Scene difference descriptions

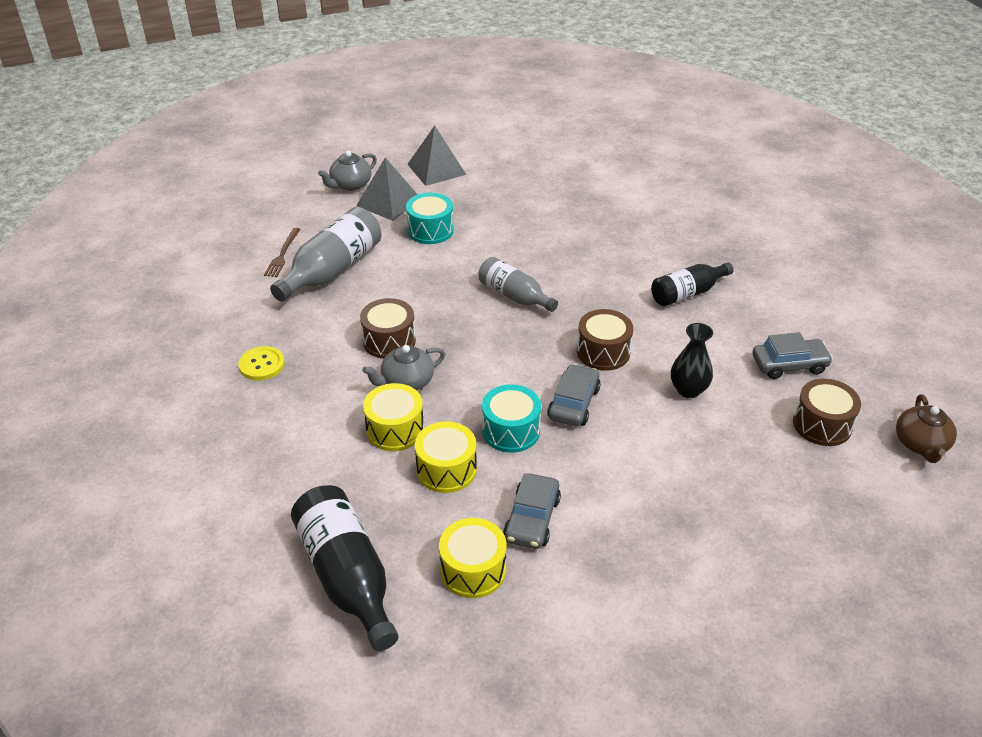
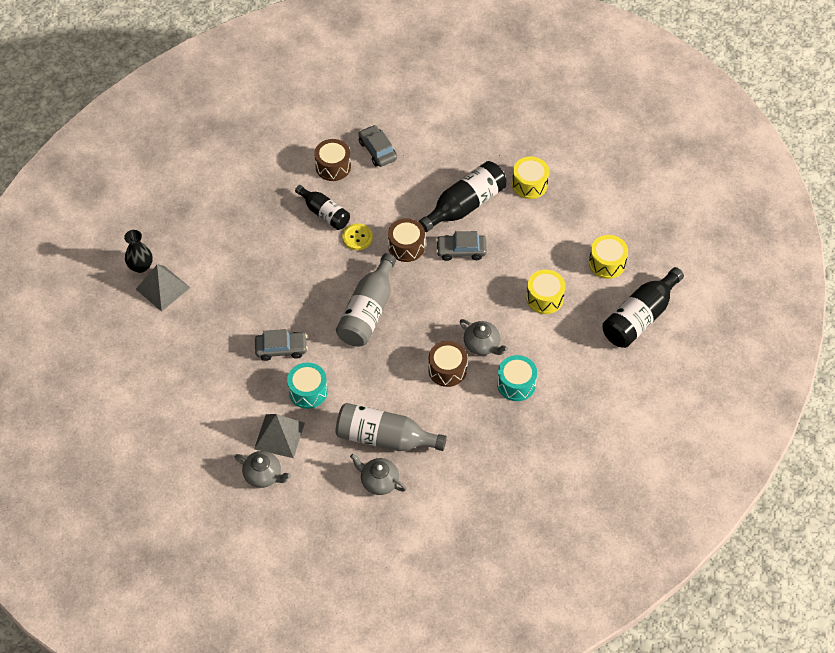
camera: 110 degrees left, 15 degrees up
yellow button [238,346,285,380] -> yellow button moved to [342,223,373,250]
brown fork [264,228,301,277] -> grey teapot [350,454,407,495]
yellow drum [363,383,424,451] -> yellow drum moved to [512,156,549,199]
grey pyramid [407,126,466,186] -> grey pyramid moved to [136,264,190,312]
grey bottle [478,257,558,312] -> grey bottle [336,253,396,347], size x1.56
turquoise drum [482,384,541,453] -> turquoise drum moved to [497,355,537,401]
grey car [503,473,561,549] -> grey car moved to [255,329,308,361]
black vase [671,323,713,398] -> black vase moved to [124,230,153,273]
brown drum [793,379,861,446] -> brown drum moved to [314,139,351,181]
brown teapot [896,394,957,463] -> none
none -> black bottle [419,161,506,232]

EXERCISE DIRECTIONS
Give every line above again exactly, omitting whatever pictures appear.

REPLY
camera: 110 degrees left, 15 degrees up
yellow button [238,346,285,380] -> yellow button moved to [342,223,373,250]
brown fork [264,228,301,277] -> grey teapot [350,454,407,495]
yellow drum [363,383,424,451] -> yellow drum moved to [512,156,549,199]
grey pyramid [407,126,466,186] -> grey pyramid moved to [136,264,190,312]
grey bottle [478,257,558,312] -> grey bottle [336,253,396,347], size x1.56
turquoise drum [482,384,541,453] -> turquoise drum moved to [497,355,537,401]
grey car [503,473,561,549] -> grey car moved to [255,329,308,361]
black vase [671,323,713,398] -> black vase moved to [124,230,153,273]
brown drum [793,379,861,446] -> brown drum moved to [314,139,351,181]
brown teapot [896,394,957,463] -> none
none -> black bottle [419,161,506,232]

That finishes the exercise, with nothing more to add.